◆ **TASK INPUT**
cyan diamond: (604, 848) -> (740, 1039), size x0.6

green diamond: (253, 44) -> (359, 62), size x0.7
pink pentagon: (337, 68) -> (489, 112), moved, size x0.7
* * *
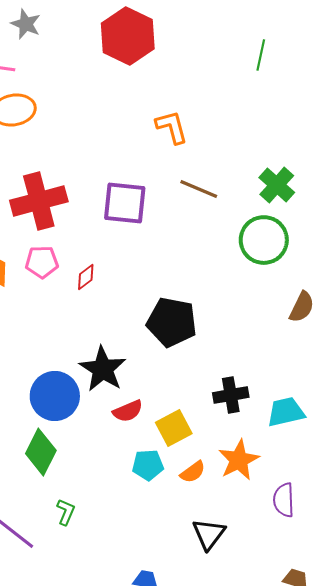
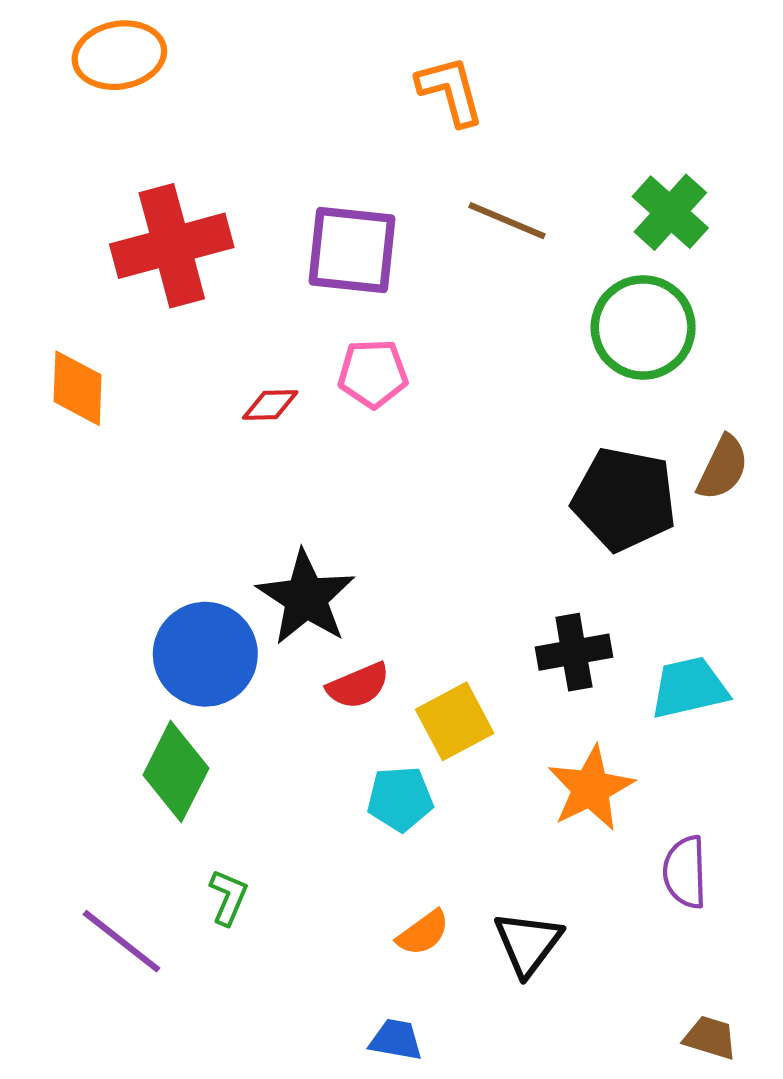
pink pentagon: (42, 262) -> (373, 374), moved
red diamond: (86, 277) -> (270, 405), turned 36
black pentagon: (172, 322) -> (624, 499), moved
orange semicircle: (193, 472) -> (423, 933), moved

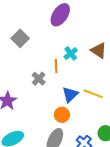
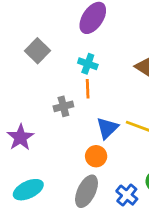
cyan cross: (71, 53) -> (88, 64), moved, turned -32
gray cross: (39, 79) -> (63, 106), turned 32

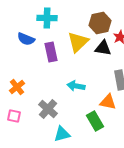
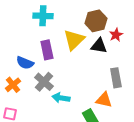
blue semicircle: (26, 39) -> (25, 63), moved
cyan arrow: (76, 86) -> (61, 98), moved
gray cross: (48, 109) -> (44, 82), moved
==
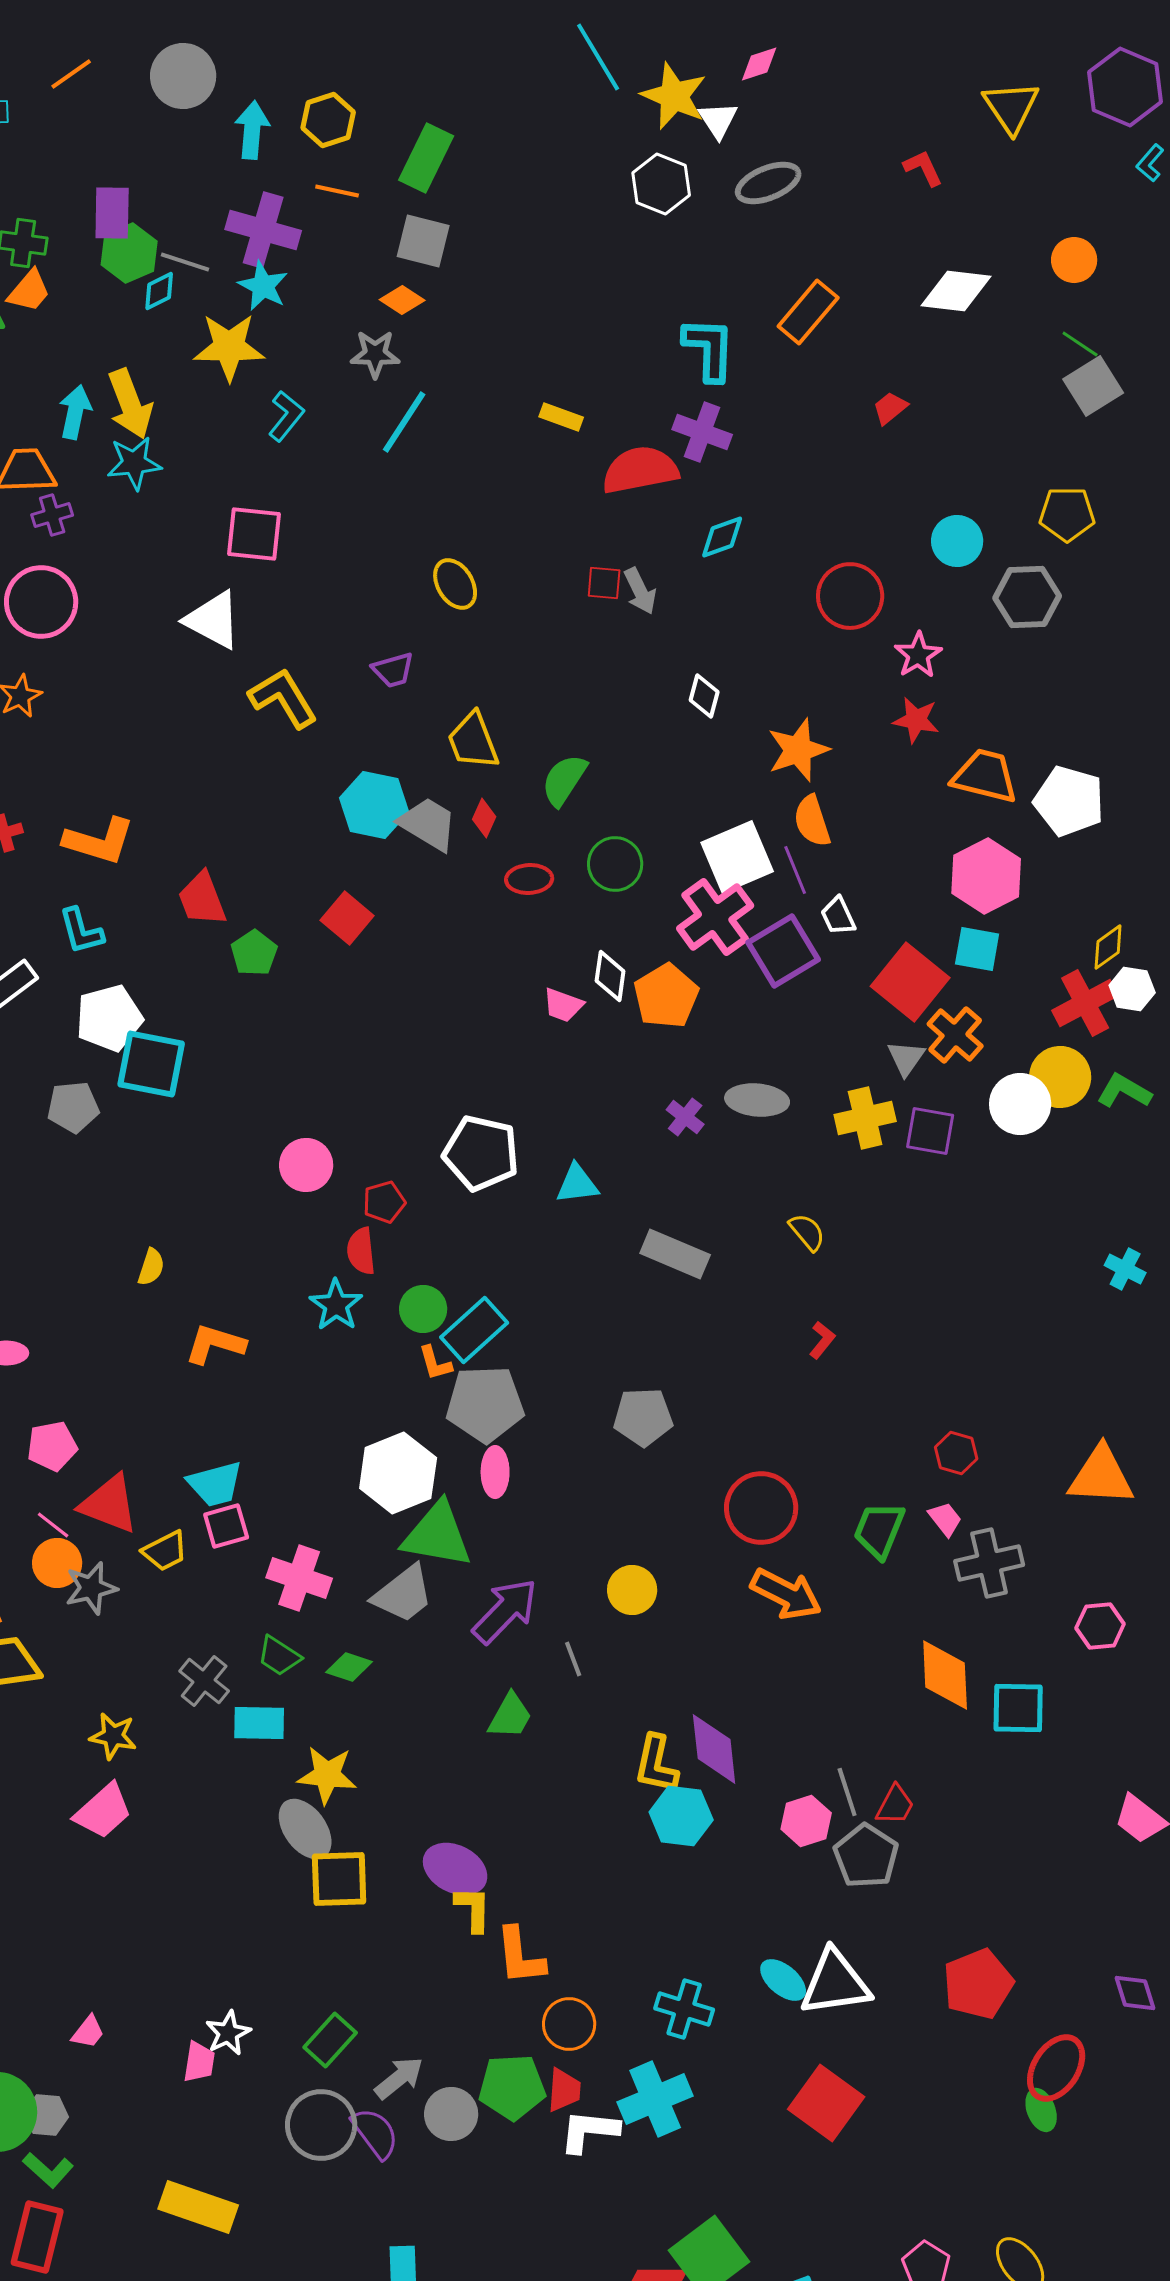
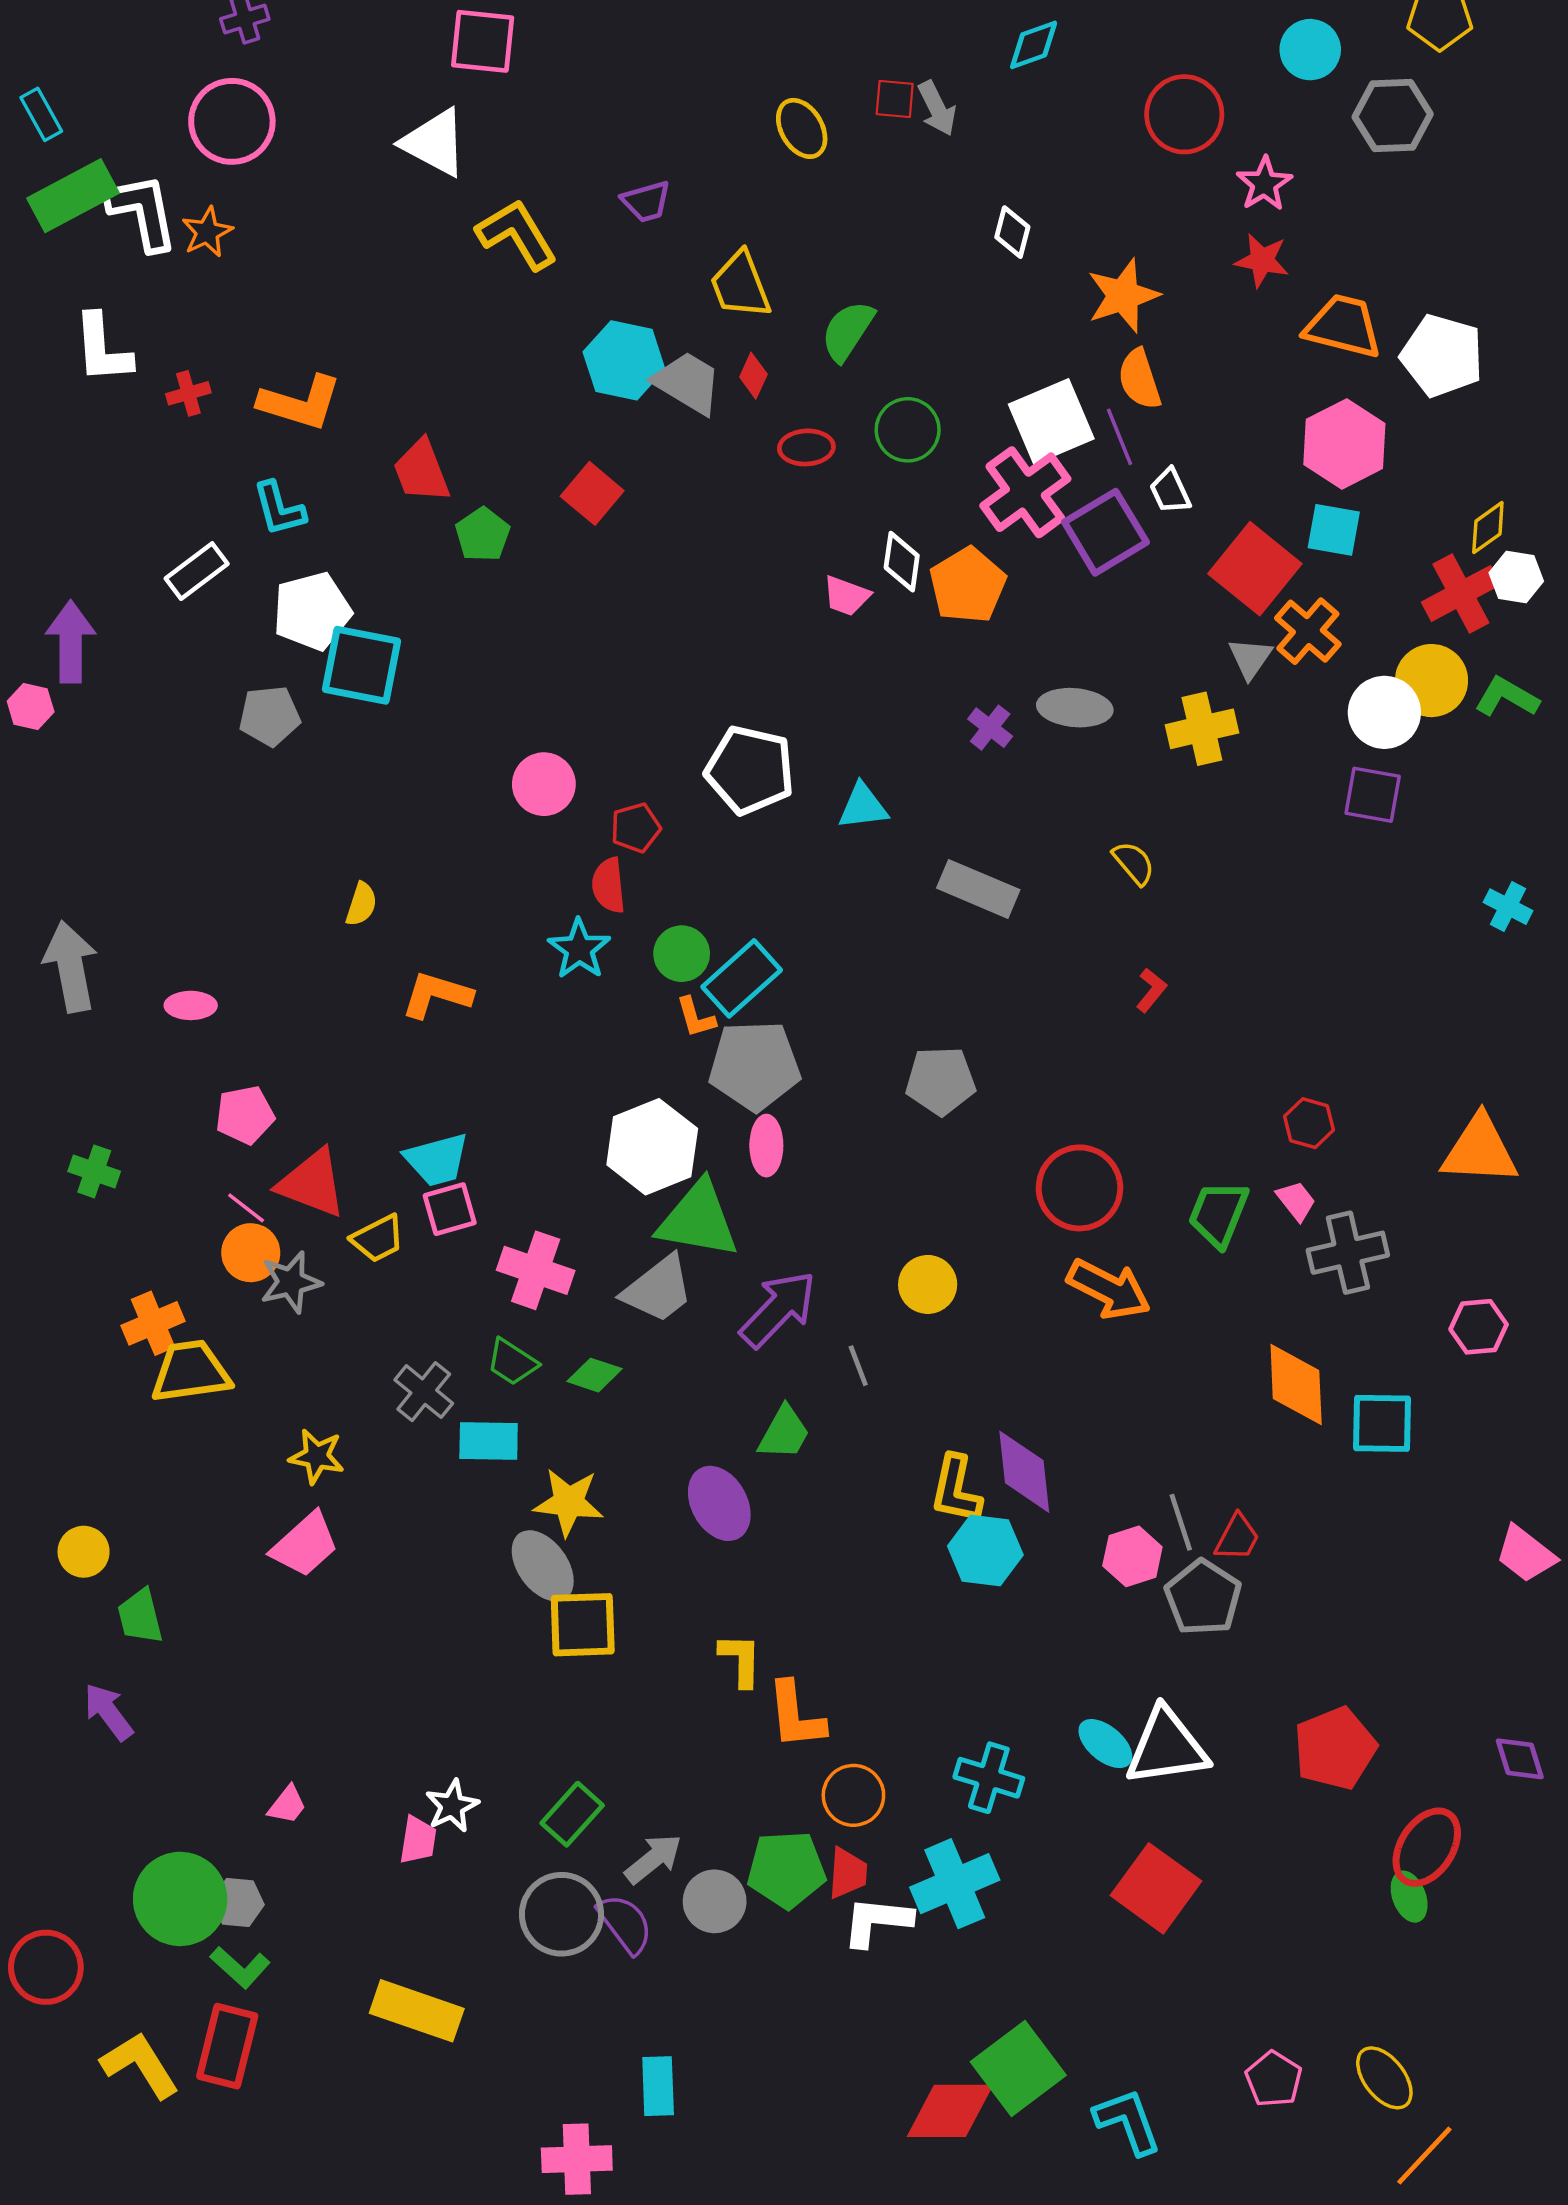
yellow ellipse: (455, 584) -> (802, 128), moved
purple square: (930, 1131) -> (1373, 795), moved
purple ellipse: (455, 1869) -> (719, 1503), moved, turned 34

◆ **EXERCISE AIM**
Your answer must be the exact lines from the records above, from the one containing "black pentagon: (172, 322)" through the one containing "gray cross: (48, 109) -> (44, 82), moved", both included, with every picture left out.

◆ **THE ANSWER**
black pentagon: (172, 322) -> (624, 499), moved
orange semicircle: (193, 472) -> (423, 933), moved

cyan cross: (71, 53) -> (88, 64), moved, turned -32
gray cross: (39, 79) -> (63, 106), turned 32

blue semicircle: (26, 39) -> (25, 63), moved
cyan arrow: (76, 86) -> (61, 98), moved
gray cross: (48, 109) -> (44, 82), moved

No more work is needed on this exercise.